Repeat exactly the lines of the material below that run from the "yellow circle: (69, 90) -> (86, 87), moved" line to the "gray line: (144, 41) -> (108, 26), moved" line, including both, and do not carry over any pictures.
DATA SHOWN section start
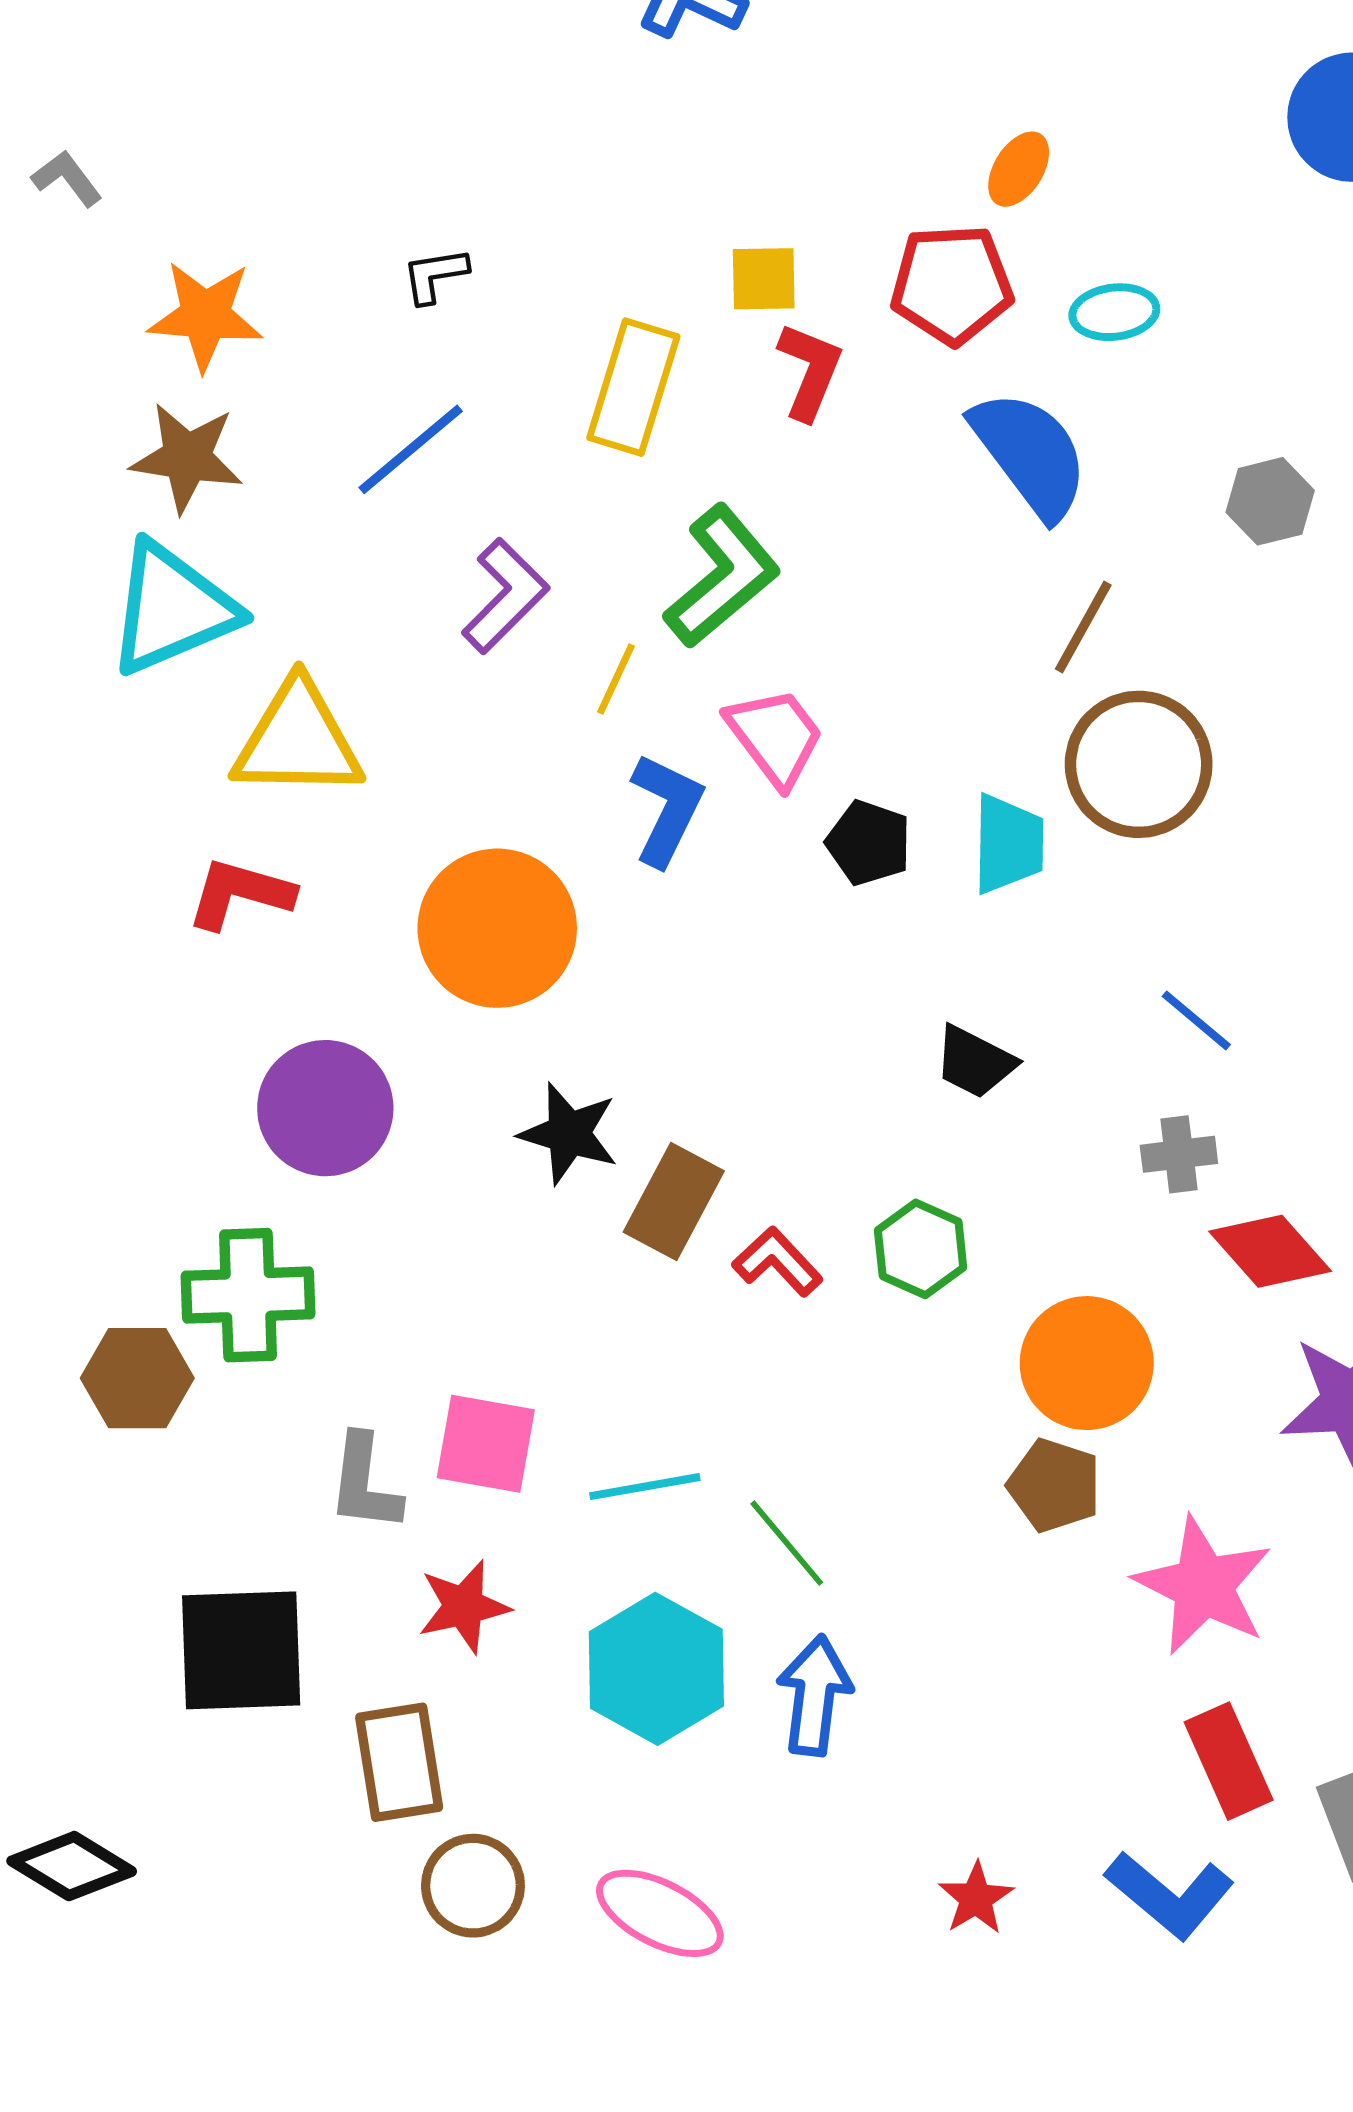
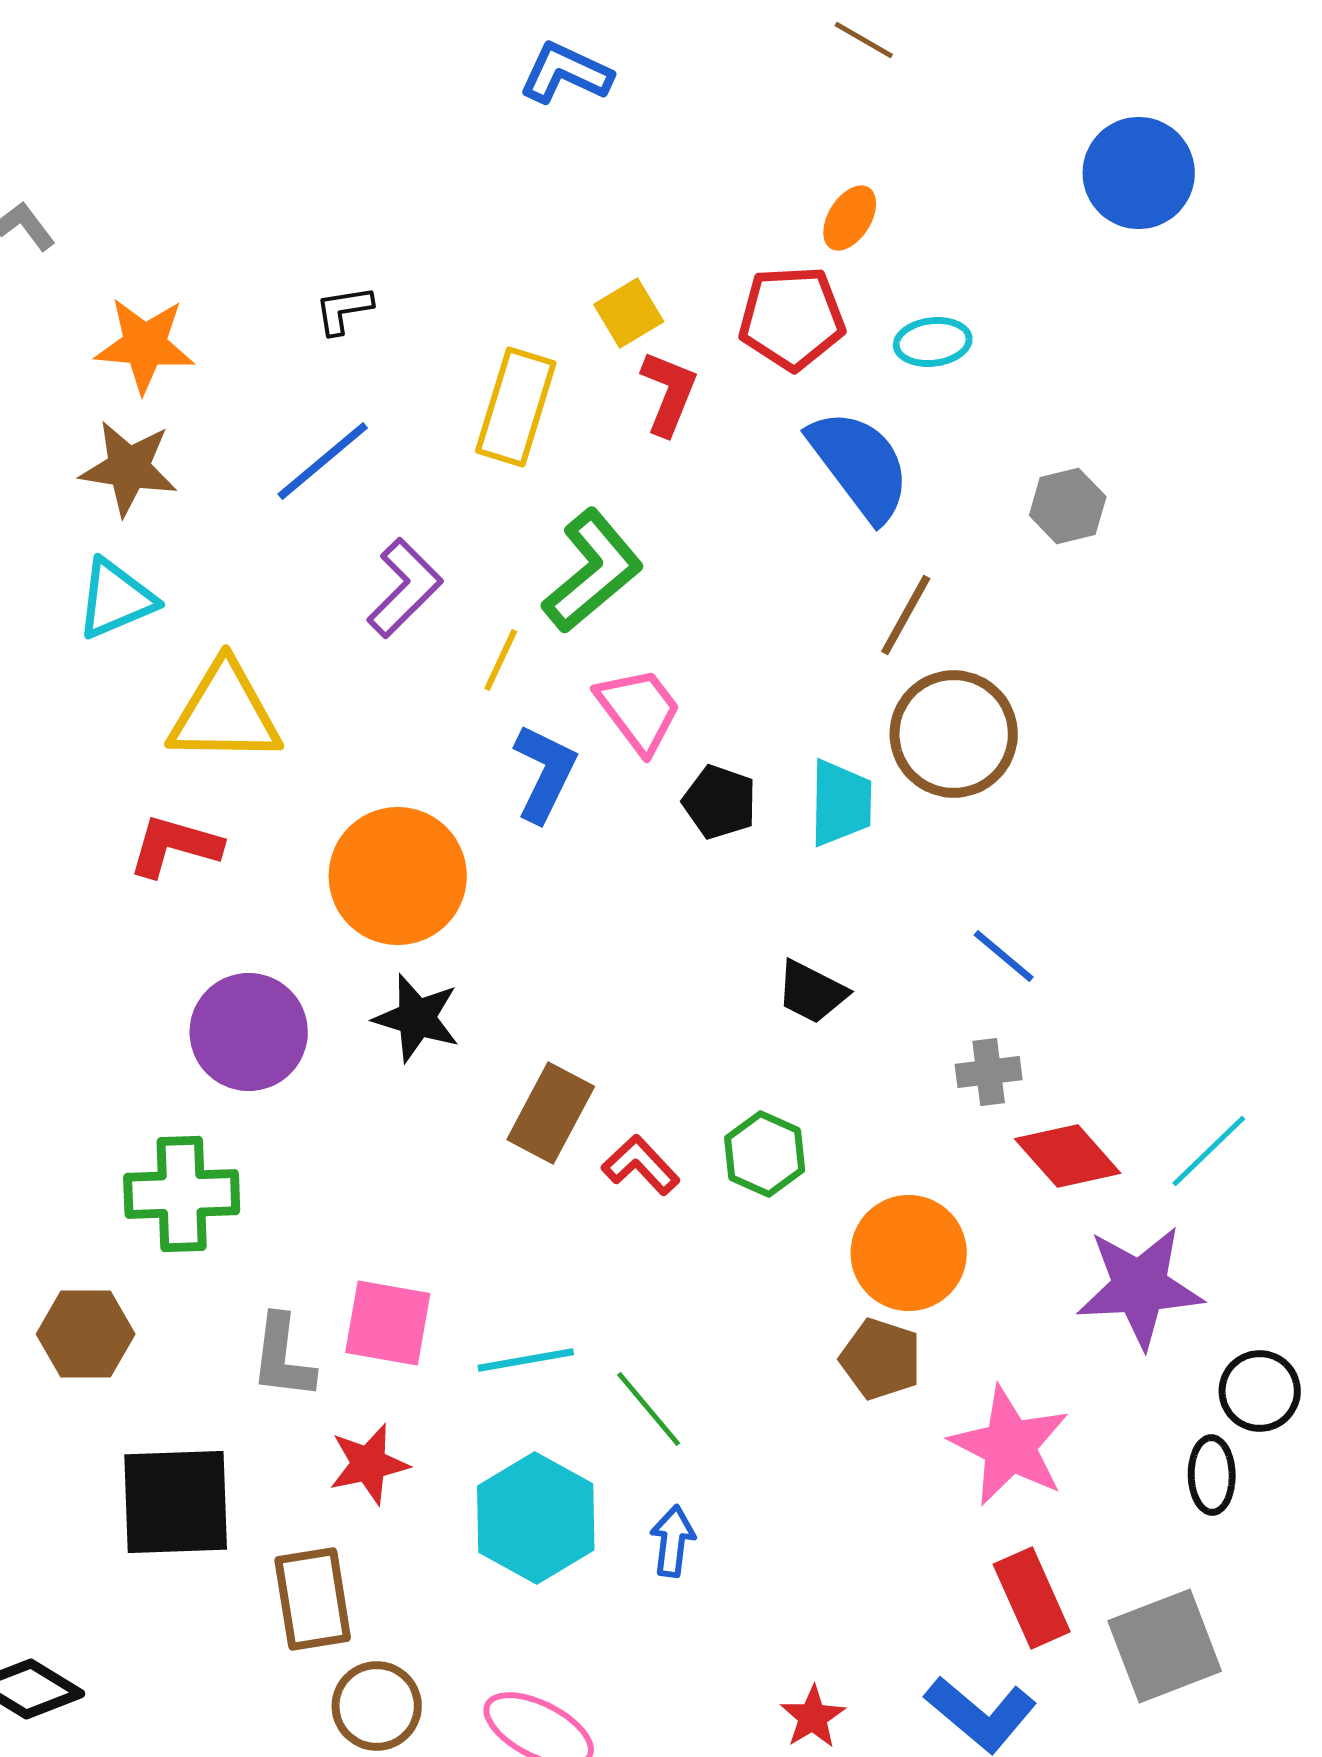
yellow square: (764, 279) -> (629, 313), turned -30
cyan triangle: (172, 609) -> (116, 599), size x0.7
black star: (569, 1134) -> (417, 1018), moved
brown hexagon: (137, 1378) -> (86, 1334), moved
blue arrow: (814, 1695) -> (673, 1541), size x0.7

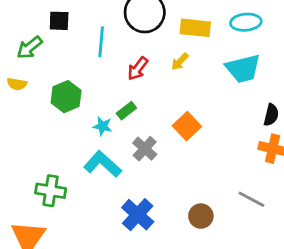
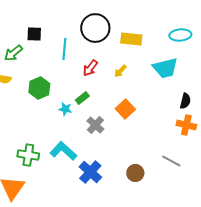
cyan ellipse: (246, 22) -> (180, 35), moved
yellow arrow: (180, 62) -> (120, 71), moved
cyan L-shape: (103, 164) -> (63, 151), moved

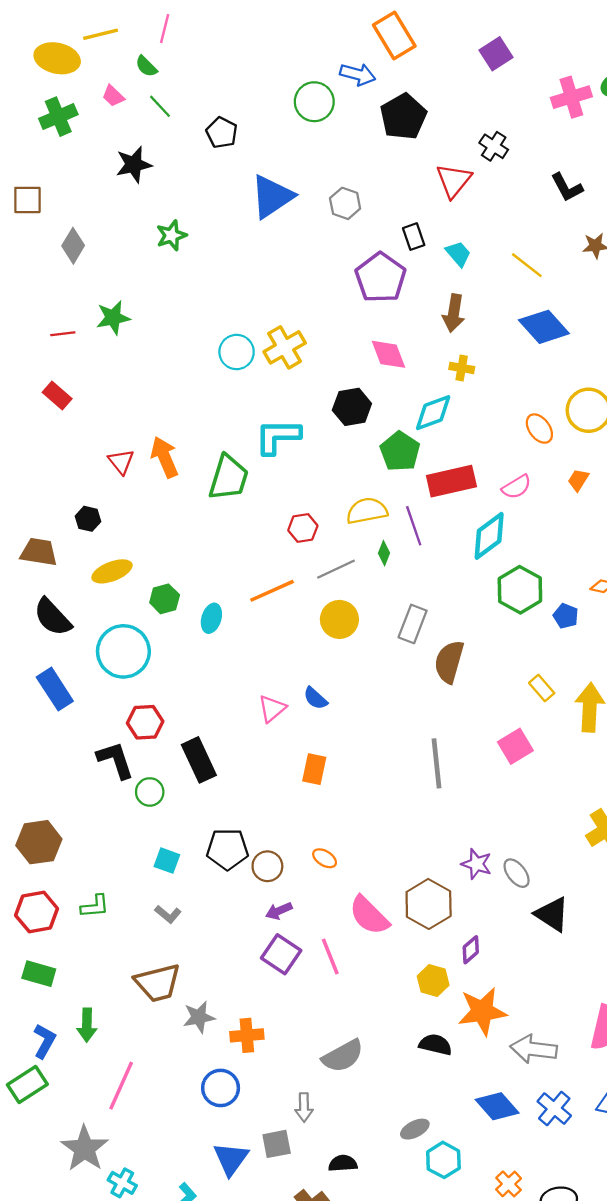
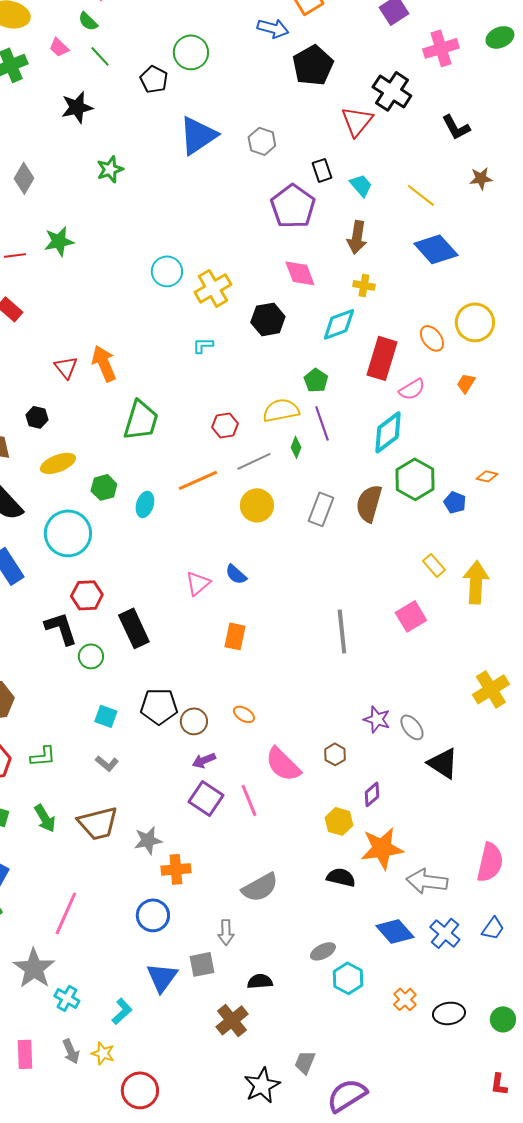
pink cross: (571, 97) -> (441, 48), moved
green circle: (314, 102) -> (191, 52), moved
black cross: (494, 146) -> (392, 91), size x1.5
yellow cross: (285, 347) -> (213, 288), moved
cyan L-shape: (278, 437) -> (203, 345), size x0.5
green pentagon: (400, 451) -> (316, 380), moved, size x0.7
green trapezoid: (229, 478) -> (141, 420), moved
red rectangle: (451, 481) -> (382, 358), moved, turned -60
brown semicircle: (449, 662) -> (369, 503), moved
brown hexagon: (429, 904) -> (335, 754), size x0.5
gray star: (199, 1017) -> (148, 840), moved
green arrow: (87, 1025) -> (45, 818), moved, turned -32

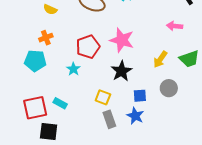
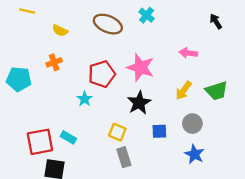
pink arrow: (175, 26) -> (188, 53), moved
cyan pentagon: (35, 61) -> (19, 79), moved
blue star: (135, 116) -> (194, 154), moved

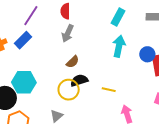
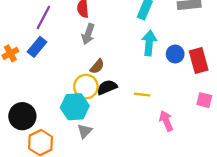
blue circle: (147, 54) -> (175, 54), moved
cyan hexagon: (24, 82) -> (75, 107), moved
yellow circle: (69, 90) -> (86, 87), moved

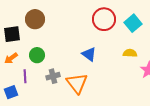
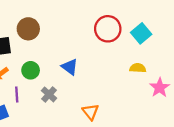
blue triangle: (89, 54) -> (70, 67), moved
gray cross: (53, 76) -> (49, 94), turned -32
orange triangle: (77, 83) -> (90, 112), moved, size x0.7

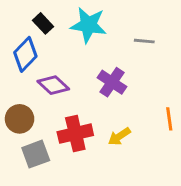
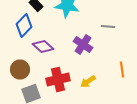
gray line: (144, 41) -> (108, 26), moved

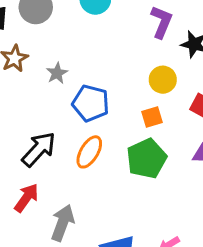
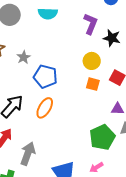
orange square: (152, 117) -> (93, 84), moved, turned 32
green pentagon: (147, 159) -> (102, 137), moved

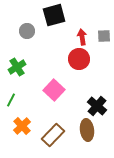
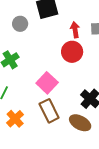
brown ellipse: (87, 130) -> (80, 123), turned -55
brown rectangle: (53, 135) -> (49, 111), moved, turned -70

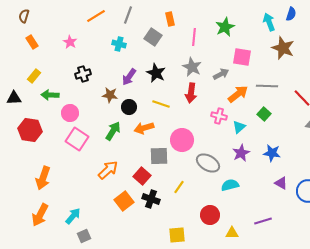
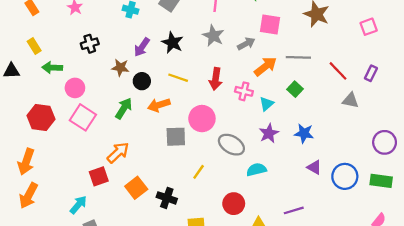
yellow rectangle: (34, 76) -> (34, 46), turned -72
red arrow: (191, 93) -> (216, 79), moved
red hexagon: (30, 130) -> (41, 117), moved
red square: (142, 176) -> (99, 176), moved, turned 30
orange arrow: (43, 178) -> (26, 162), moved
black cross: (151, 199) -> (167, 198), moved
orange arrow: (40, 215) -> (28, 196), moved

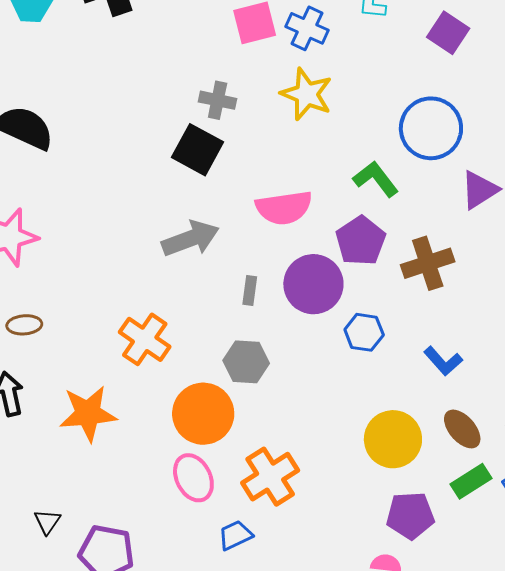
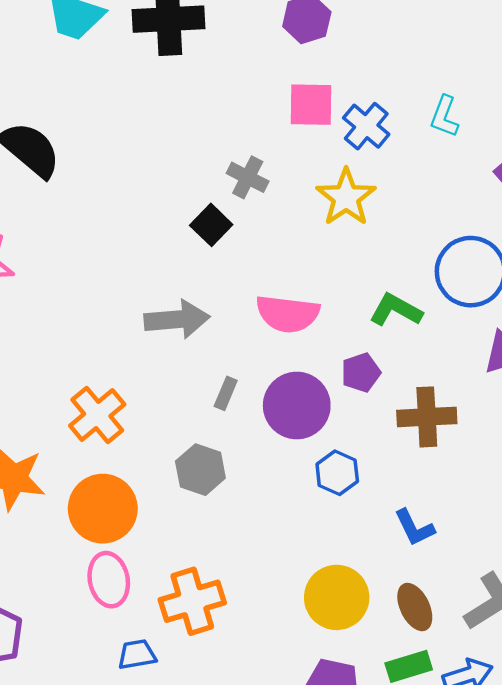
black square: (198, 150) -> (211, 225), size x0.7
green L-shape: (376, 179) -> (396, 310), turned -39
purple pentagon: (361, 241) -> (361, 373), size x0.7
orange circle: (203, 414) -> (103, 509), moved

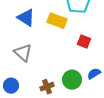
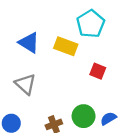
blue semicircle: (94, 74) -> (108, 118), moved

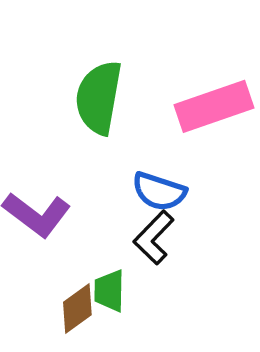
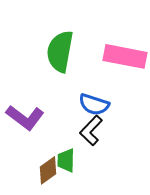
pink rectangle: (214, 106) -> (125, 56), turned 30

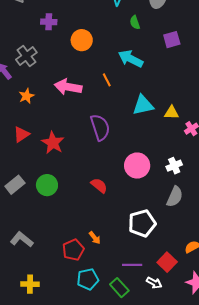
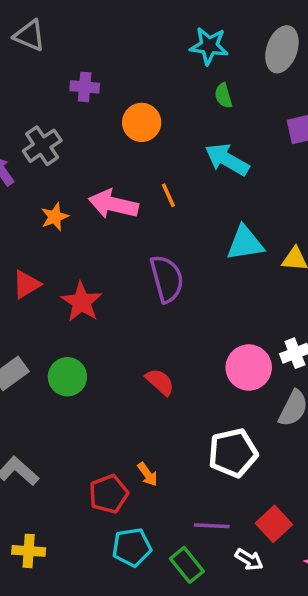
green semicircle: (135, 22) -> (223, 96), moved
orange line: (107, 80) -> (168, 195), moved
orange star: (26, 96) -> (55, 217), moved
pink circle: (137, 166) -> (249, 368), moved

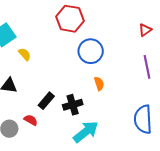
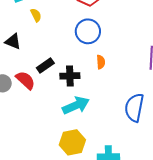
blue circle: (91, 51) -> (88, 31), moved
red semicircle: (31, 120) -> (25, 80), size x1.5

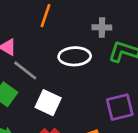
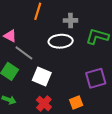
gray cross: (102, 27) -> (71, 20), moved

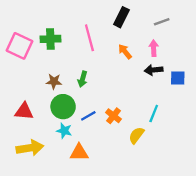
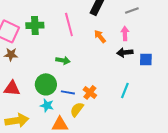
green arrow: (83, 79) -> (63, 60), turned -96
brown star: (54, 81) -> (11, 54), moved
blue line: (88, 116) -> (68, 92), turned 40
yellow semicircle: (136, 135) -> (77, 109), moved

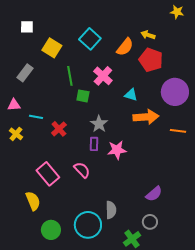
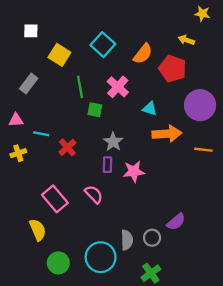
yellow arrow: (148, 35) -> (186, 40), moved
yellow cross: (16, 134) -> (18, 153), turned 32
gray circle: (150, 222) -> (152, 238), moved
DATA SHOWN section end
> SOLUTION TO THIS PROBLEM:
yellow circle: (69, 90) -> (86, 87), moved

blue triangle: (89, 54) -> (70, 67), moved
gray cross: (53, 76) -> (49, 94), turned -32
orange triangle: (77, 83) -> (90, 112), moved, size x0.7

gray line: (144, 41) -> (108, 26), moved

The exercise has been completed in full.